* **Stored entries**:
⁂
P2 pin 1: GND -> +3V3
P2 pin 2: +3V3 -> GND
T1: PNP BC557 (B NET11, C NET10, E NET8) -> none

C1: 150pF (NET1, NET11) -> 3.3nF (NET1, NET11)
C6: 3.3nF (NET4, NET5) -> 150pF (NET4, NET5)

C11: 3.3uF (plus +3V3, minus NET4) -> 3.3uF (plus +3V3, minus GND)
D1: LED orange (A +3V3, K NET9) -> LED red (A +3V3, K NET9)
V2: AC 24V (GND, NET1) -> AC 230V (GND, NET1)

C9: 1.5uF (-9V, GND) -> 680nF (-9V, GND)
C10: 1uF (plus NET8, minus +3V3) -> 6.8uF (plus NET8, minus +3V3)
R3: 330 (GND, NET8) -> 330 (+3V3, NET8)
⁂
* **Task goal**: Could you write out, unchanged, the line with "C11: 3.3uF (plus" and every line after it in the data above?

* **Response area**:
C11: 3.3uF (plus +3V3, minus NET4) -> 3.3uF (plus +3V3, minus GND)
D1: LED orange (A +3V3, K NET9) -> LED red (A +3V3, K NET9)
V2: AC 24V (GND, NET1) -> AC 230V (GND, NET1)

C9: 1.5uF (-9V, GND) -> 680nF (-9V, GND)
C10: 1uF (plus NET8, minus +3V3) -> 6.8uF (plus NET8, minus +3V3)
R3: 330 (GND, NET8) -> 330 (+3V3, NET8)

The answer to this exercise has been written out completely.